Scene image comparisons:
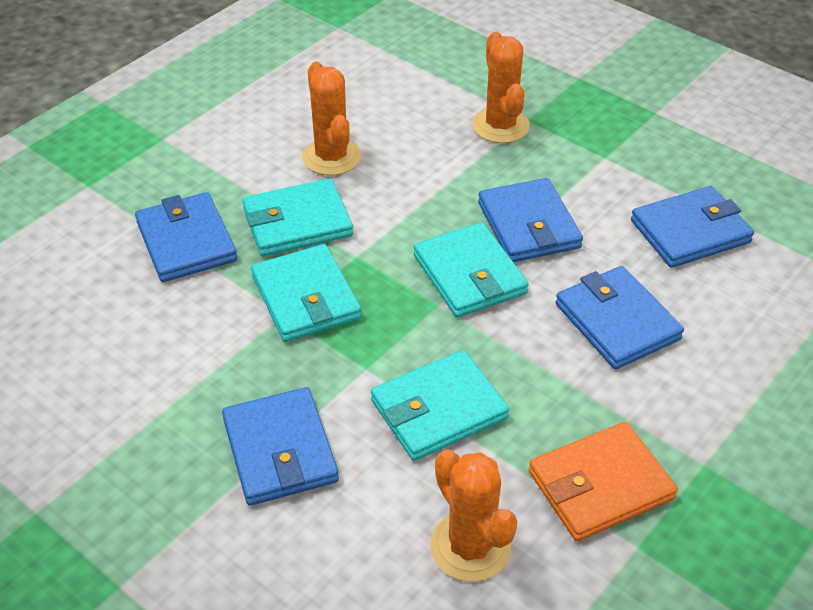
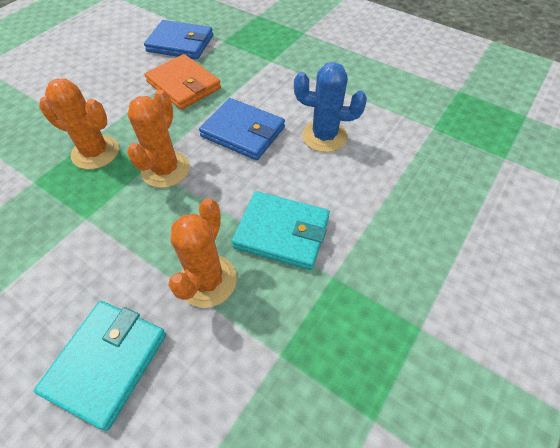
blue cactus: 0 -> 1
blue wallet: 5 -> 2
turquoise wallet: 4 -> 2

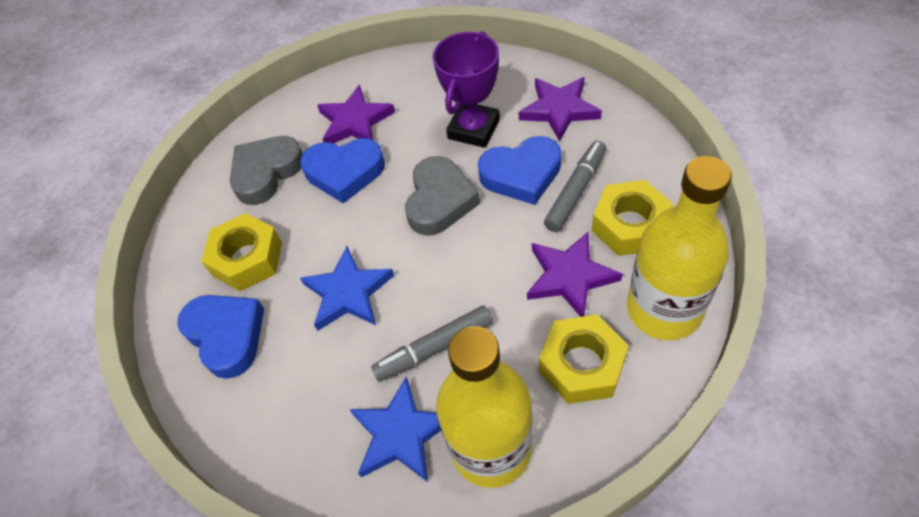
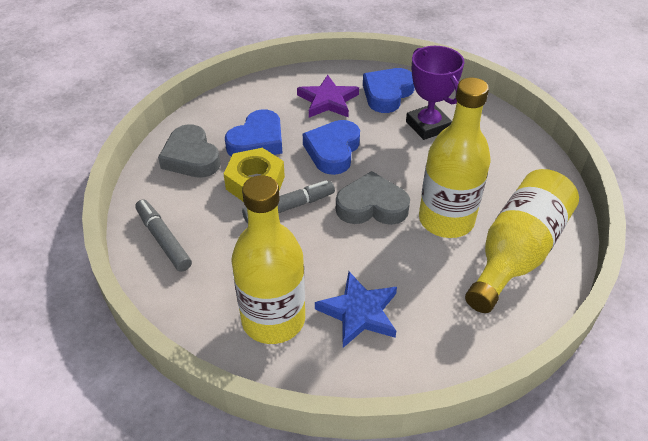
blue star: 2 -> 1
purple star: 3 -> 1
yellow bottle: 2 -> 3
yellow nut: 3 -> 1

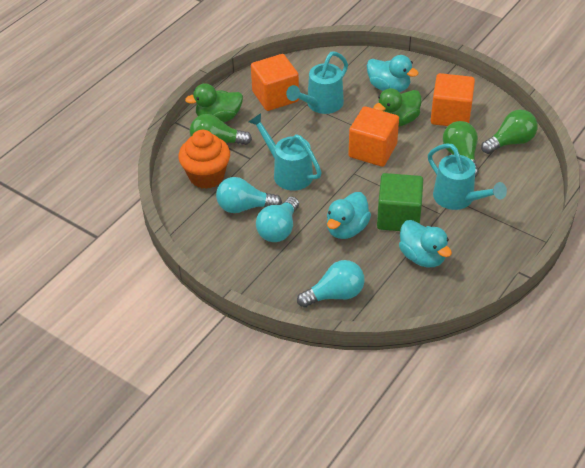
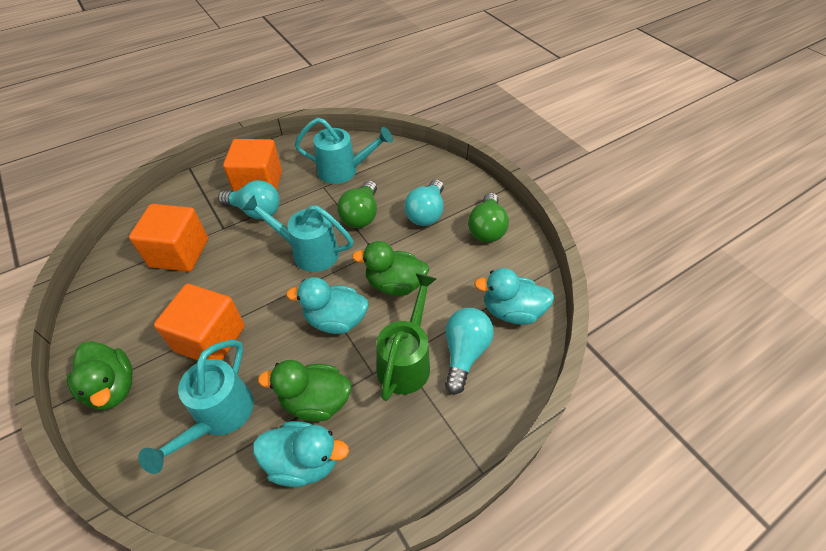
green cube: 1 -> 0
green duck: 2 -> 3
green light bulb: 3 -> 2
green watering can: 0 -> 1
orange cupcake: 1 -> 0

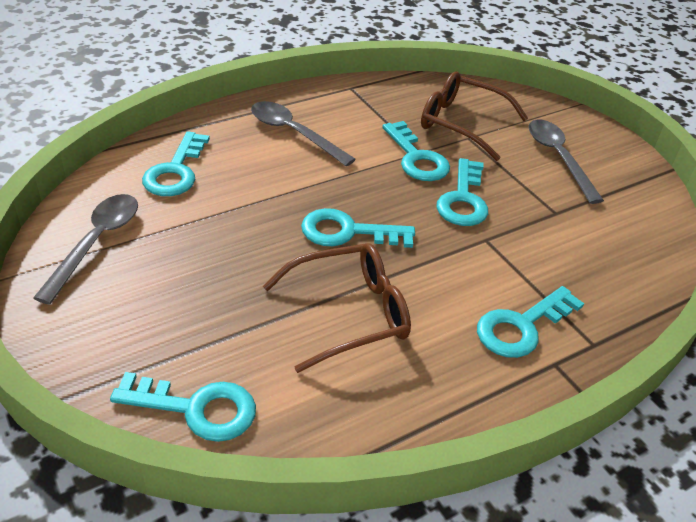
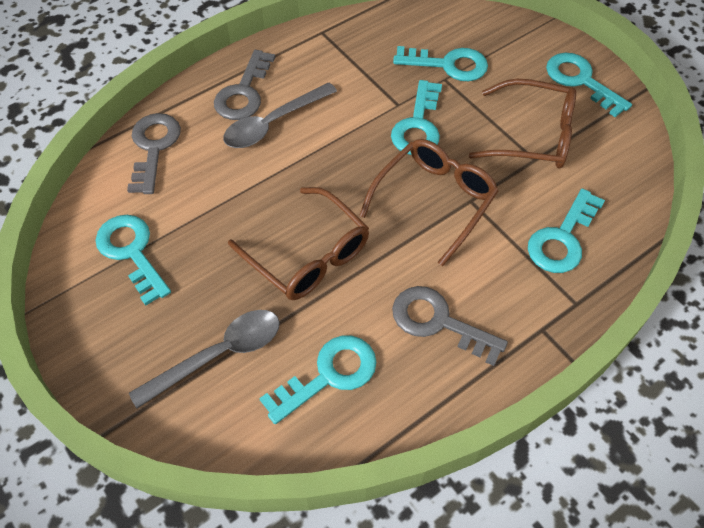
brown glasses: 2 -> 3
grey key: 0 -> 3
grey spoon: 3 -> 2

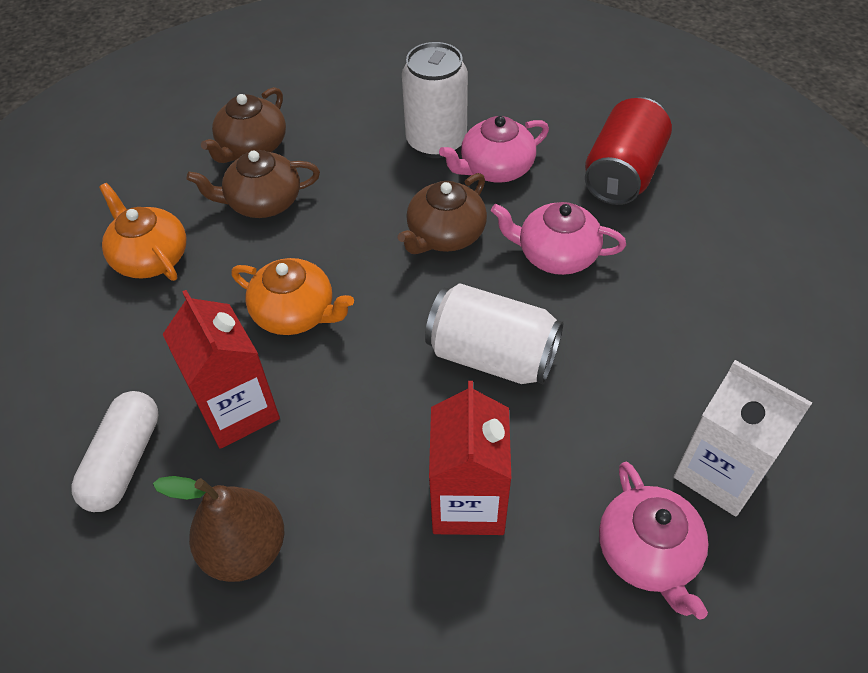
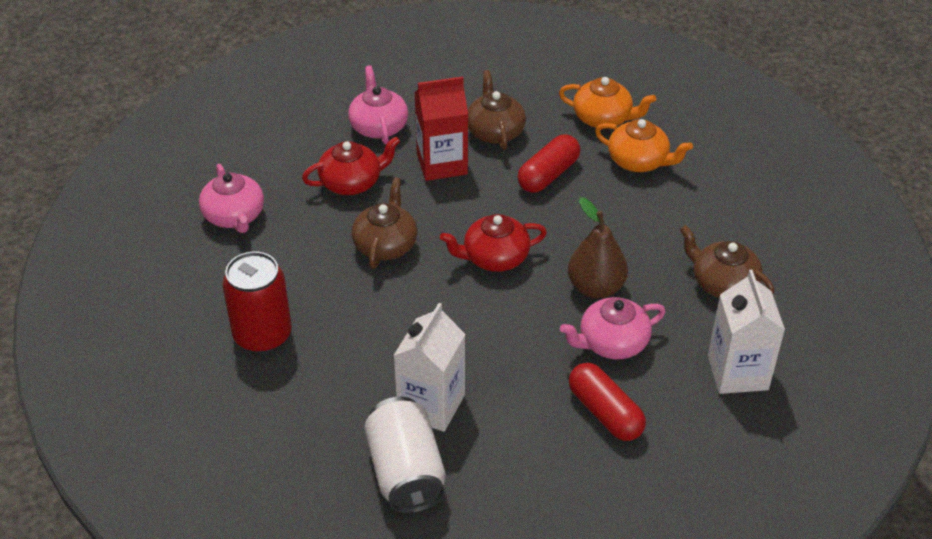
red capsule: 0 -> 2
red carton: 2 -> 1
red teapot: 0 -> 2
white can: 2 -> 1
white capsule: 1 -> 0
white carton: 1 -> 2

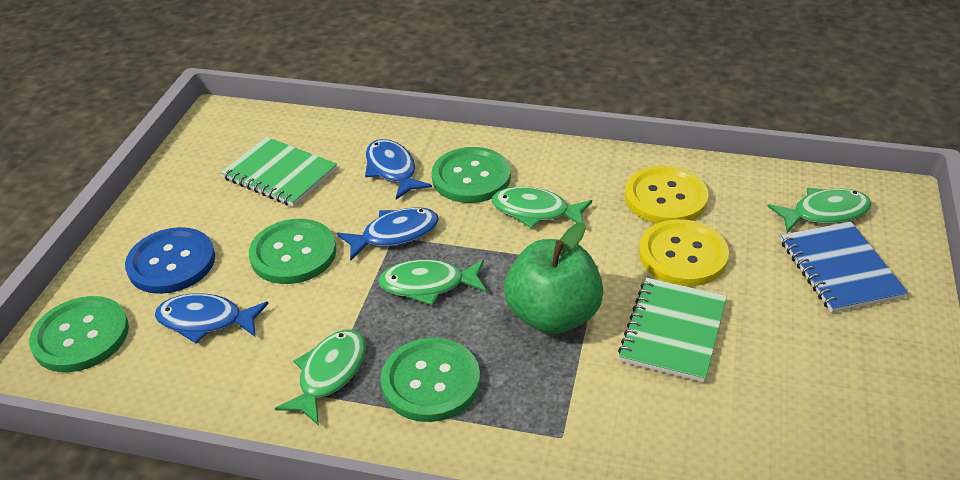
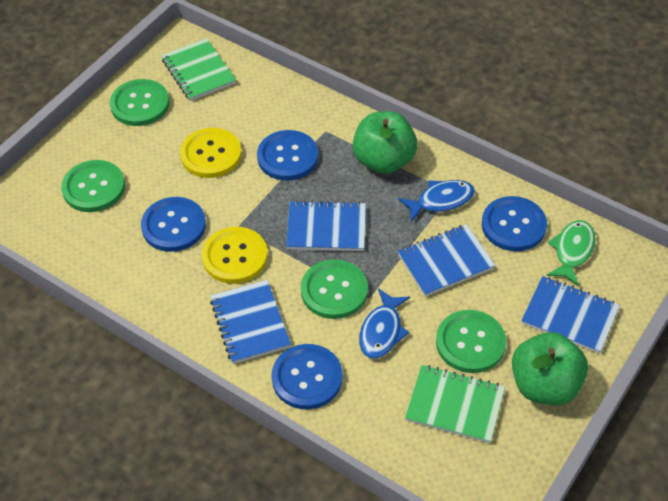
blue button: 1 -> 4
blue fish: 3 -> 2
blue notebook: 1 -> 4
green apple: 1 -> 2
green fish: 4 -> 1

* _EXERCISE BRIEF_:
Every line above should be copied exactly, apart from any pictures.

* _PROBLEM SOLUTION_:
blue cactus: 0 -> 1
blue wallet: 5 -> 2
turquoise wallet: 4 -> 2

blue star: 2 -> 1
purple star: 3 -> 1
yellow bottle: 2 -> 3
yellow nut: 3 -> 1

green cube: 1 -> 0
green duck: 2 -> 3
green light bulb: 3 -> 2
green watering can: 0 -> 1
orange cupcake: 1 -> 0

brown glasses: 2 -> 3
grey key: 0 -> 3
grey spoon: 3 -> 2

red capsule: 0 -> 2
red carton: 2 -> 1
red teapot: 0 -> 2
white can: 2 -> 1
white capsule: 1 -> 0
white carton: 1 -> 2

blue button: 1 -> 4
blue fish: 3 -> 2
blue notebook: 1 -> 4
green apple: 1 -> 2
green fish: 4 -> 1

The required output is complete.